[Itemized modification records]
*** Block opens ***

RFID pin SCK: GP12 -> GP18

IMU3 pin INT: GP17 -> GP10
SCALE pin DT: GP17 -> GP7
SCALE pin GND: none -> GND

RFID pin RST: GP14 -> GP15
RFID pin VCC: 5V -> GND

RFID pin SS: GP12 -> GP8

*** Block closes ***
*** Block opens ***

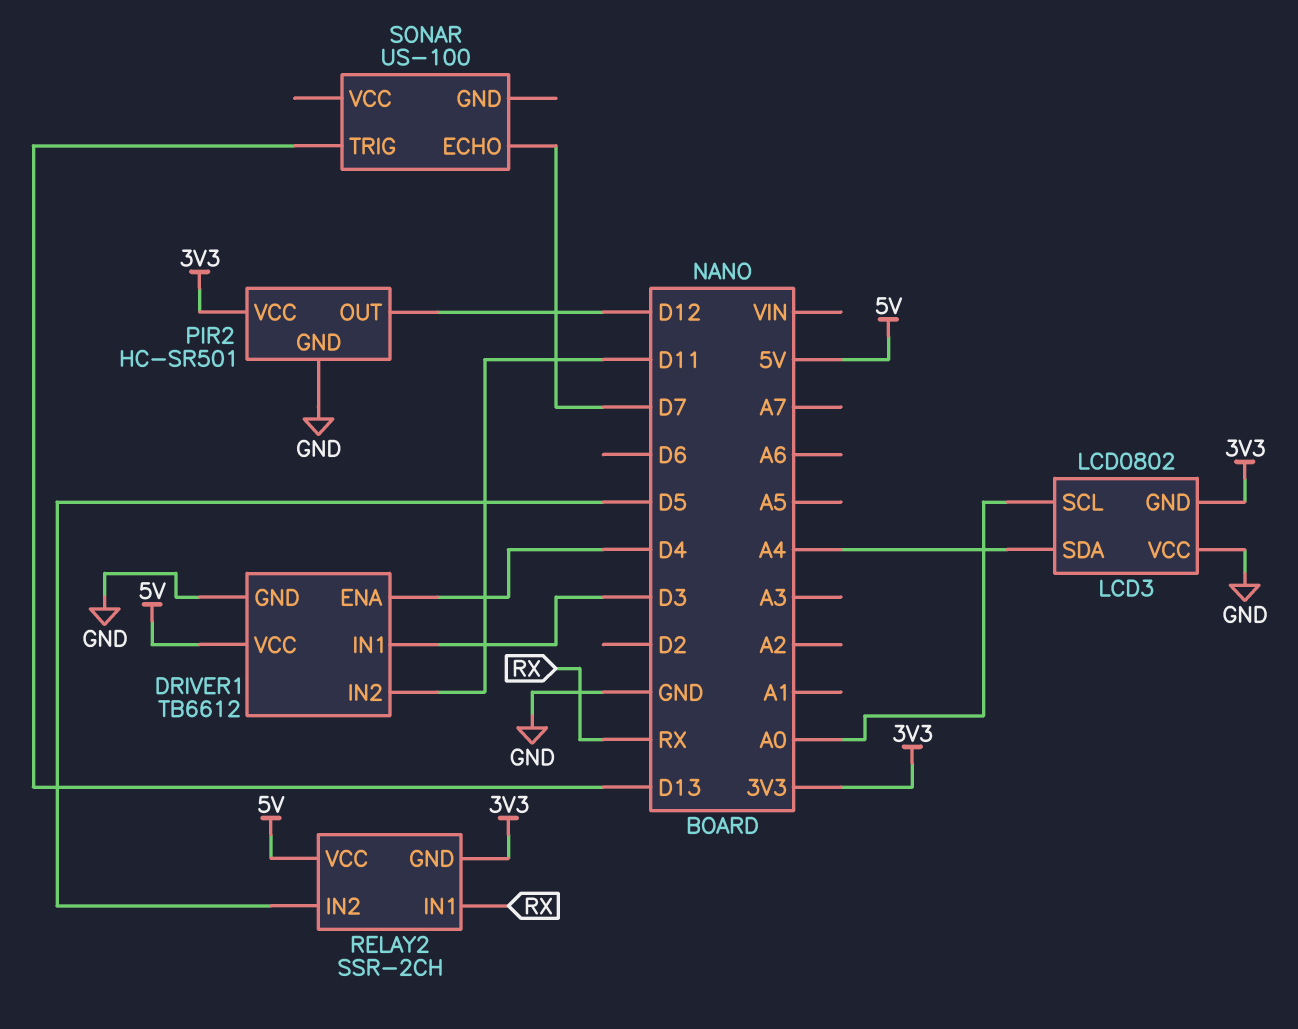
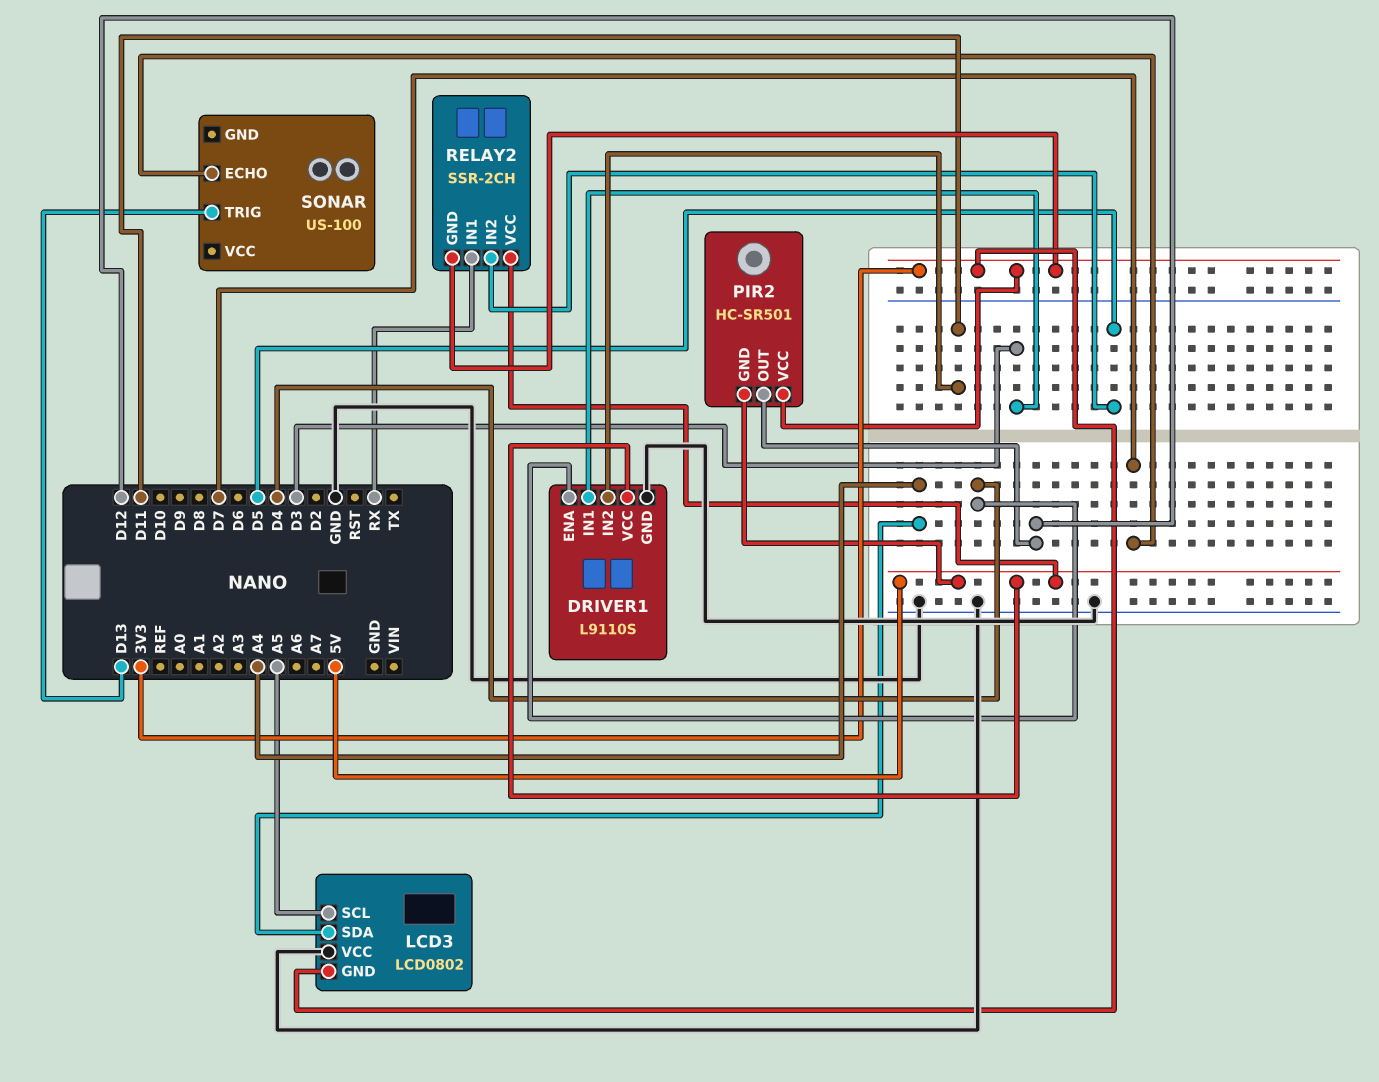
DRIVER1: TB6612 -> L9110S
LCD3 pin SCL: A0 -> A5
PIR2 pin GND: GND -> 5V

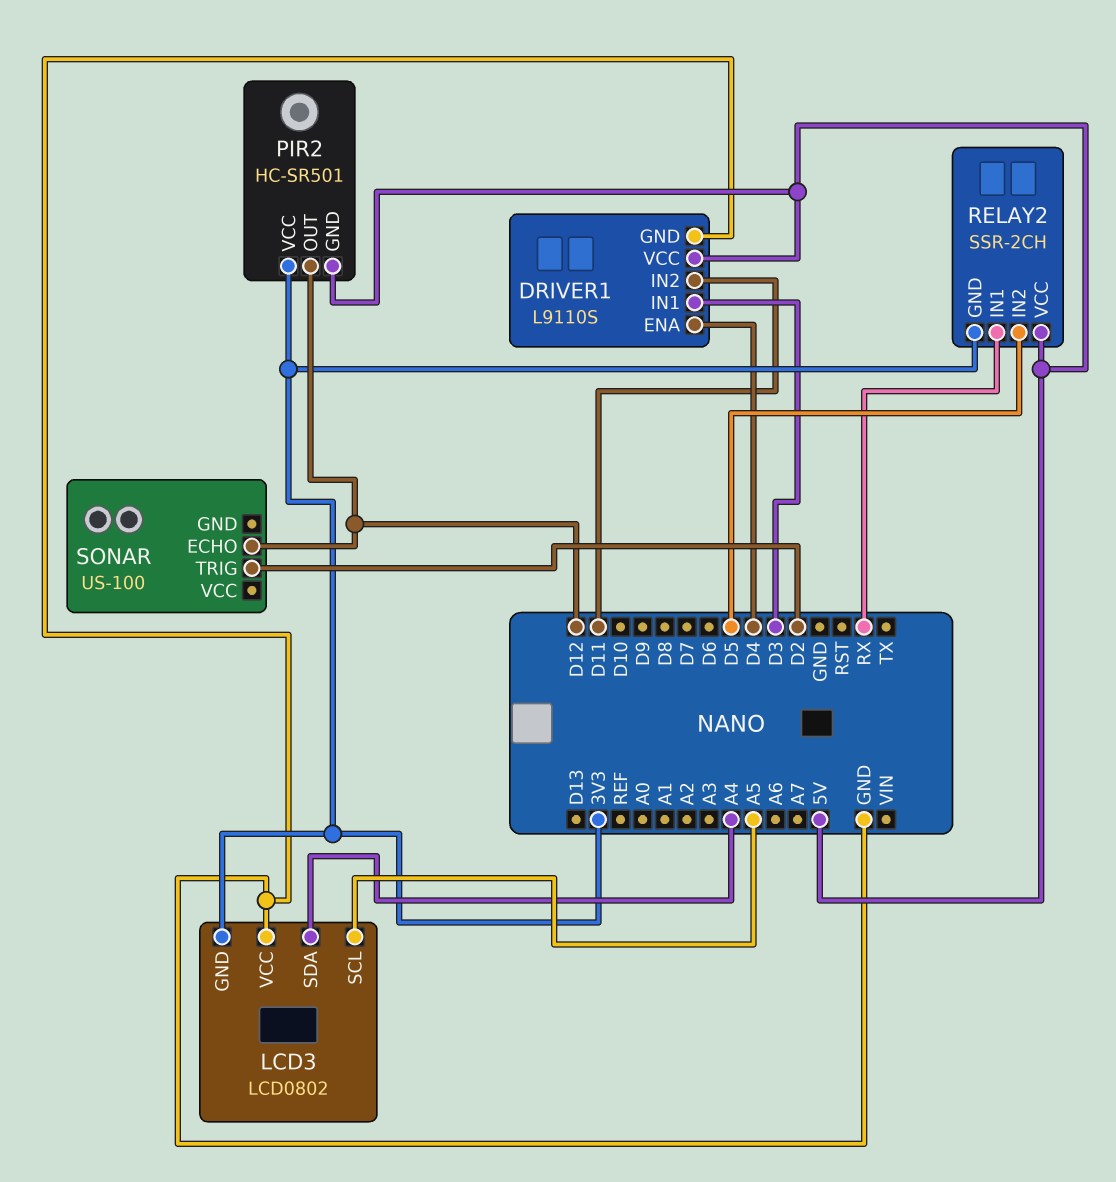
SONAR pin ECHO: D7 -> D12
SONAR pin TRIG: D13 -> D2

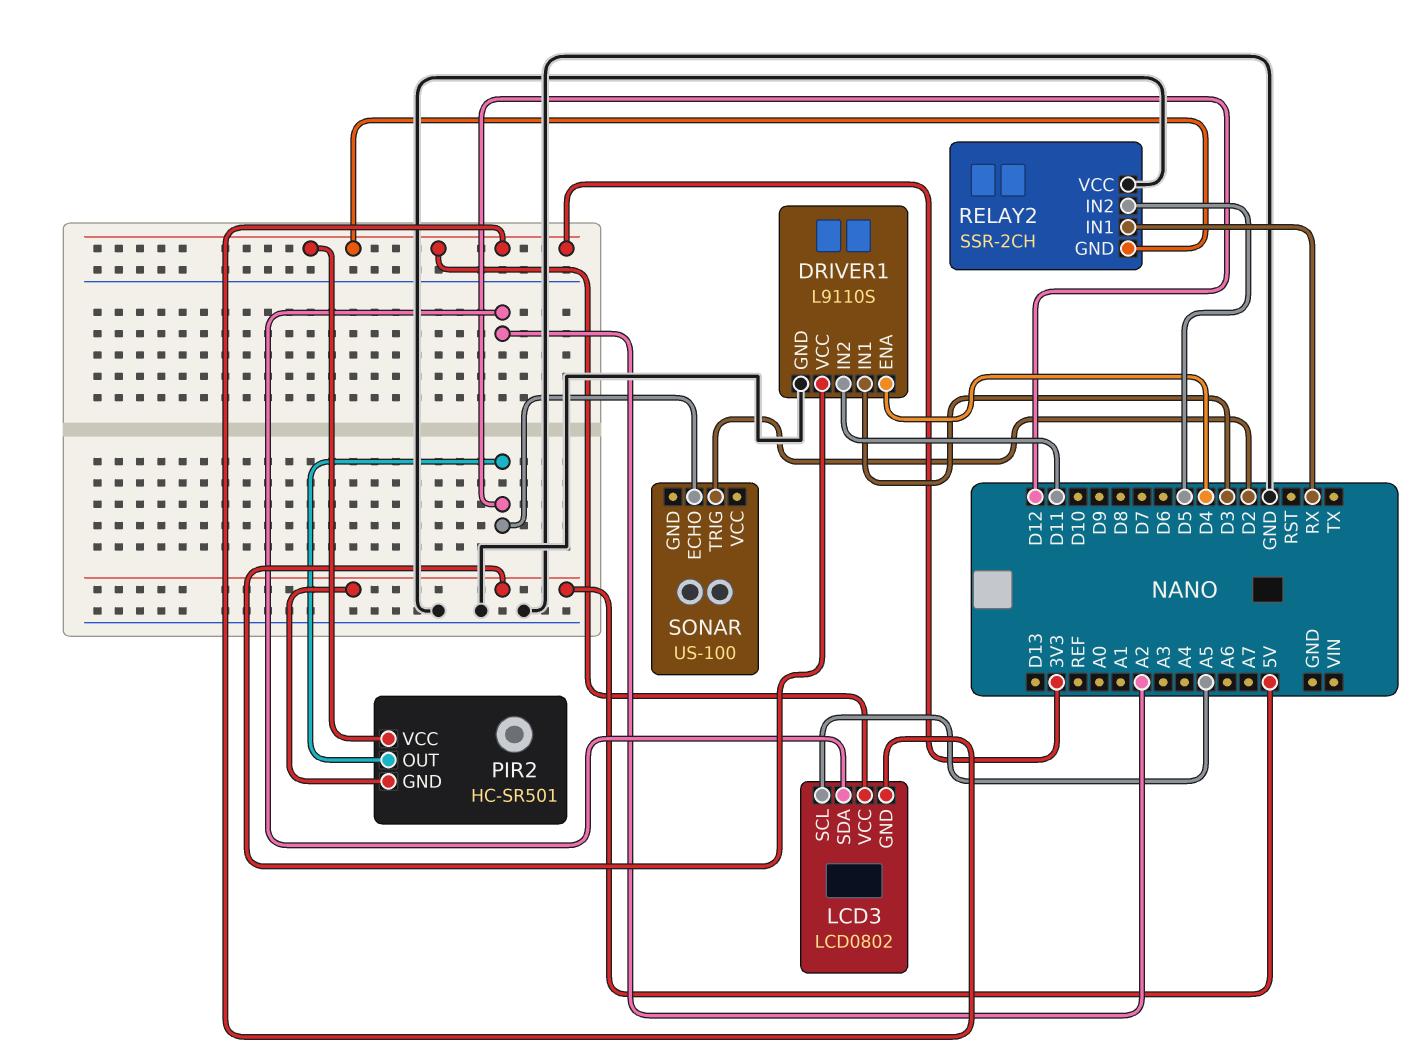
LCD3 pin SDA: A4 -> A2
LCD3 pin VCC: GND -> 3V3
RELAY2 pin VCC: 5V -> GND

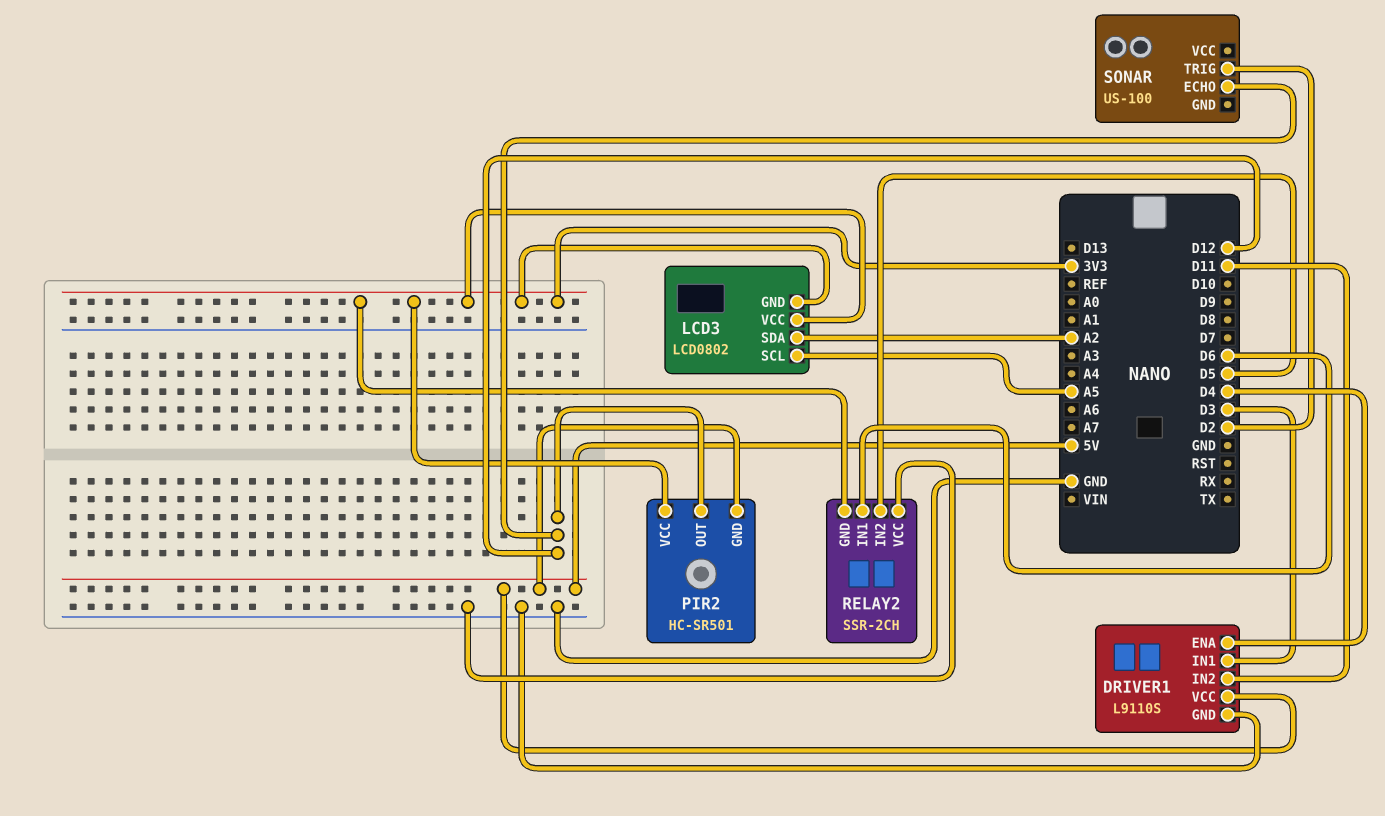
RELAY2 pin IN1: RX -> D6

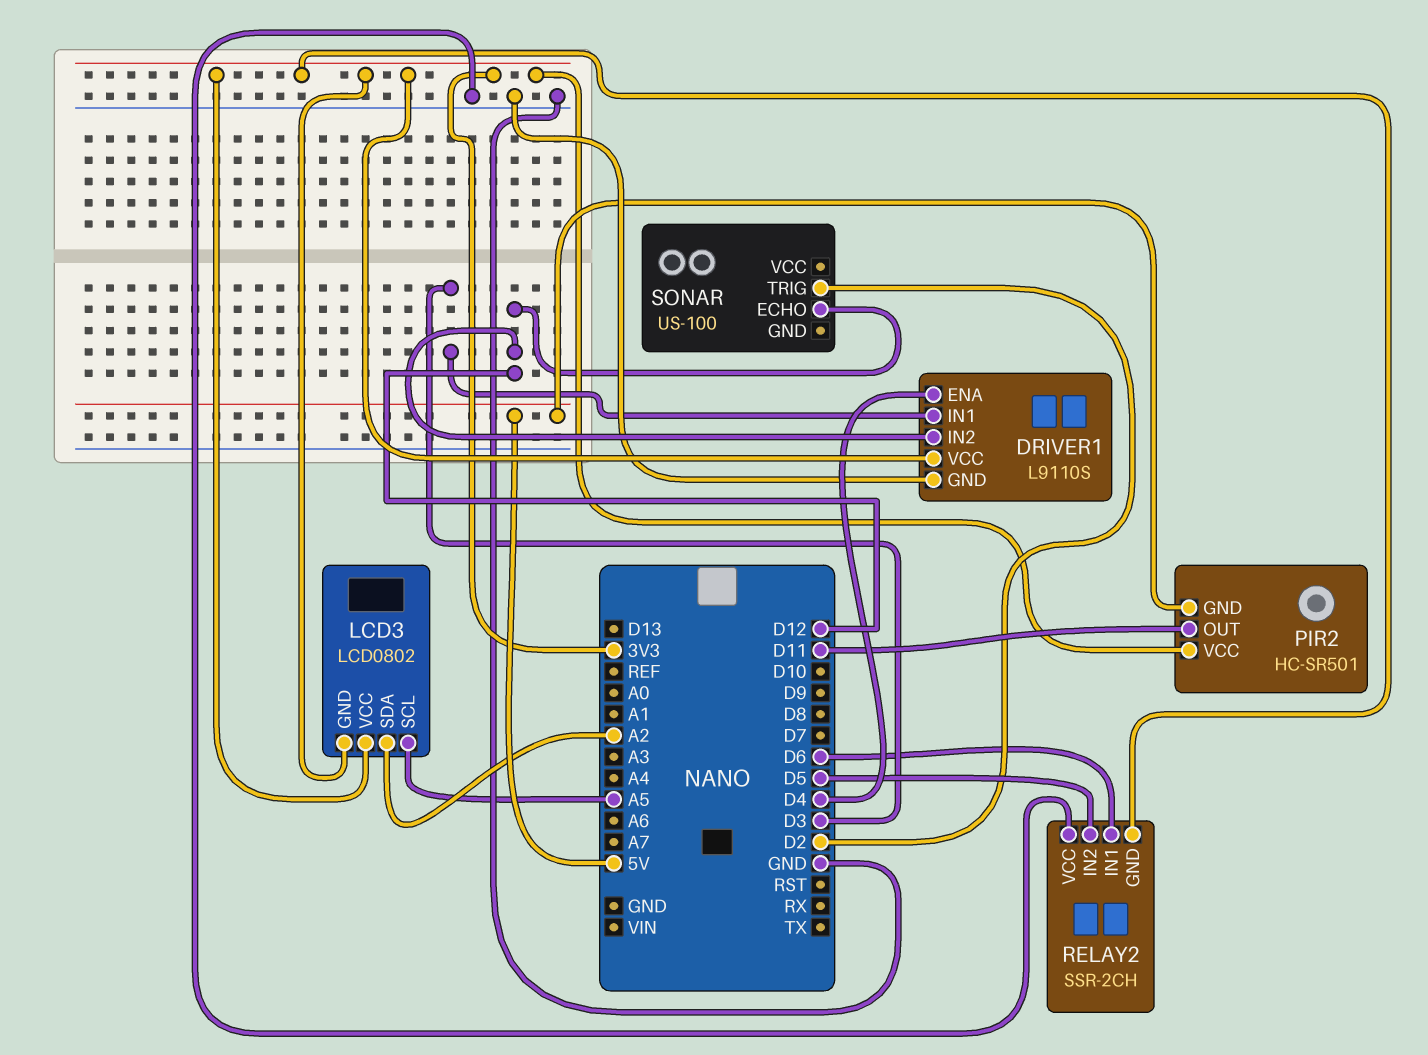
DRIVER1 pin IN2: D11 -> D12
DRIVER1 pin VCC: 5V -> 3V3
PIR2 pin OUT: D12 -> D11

*** Block closes ***

Problem details:
Which lines above run from the one containing "IMU3 pin INT: GP17 -> GP10" to the one containing "RFID pin SS: GP12 -> GP8"? Give them again exactly, both ends included.

Expected answer:
IMU3 pin INT: GP17 -> GP10
SCALE pin DT: GP17 -> GP7
SCALE pin GND: none -> GND

RFID pin RST: GP14 -> GP15
RFID pin VCC: 5V -> GND

RFID pin SS: GP12 -> GP8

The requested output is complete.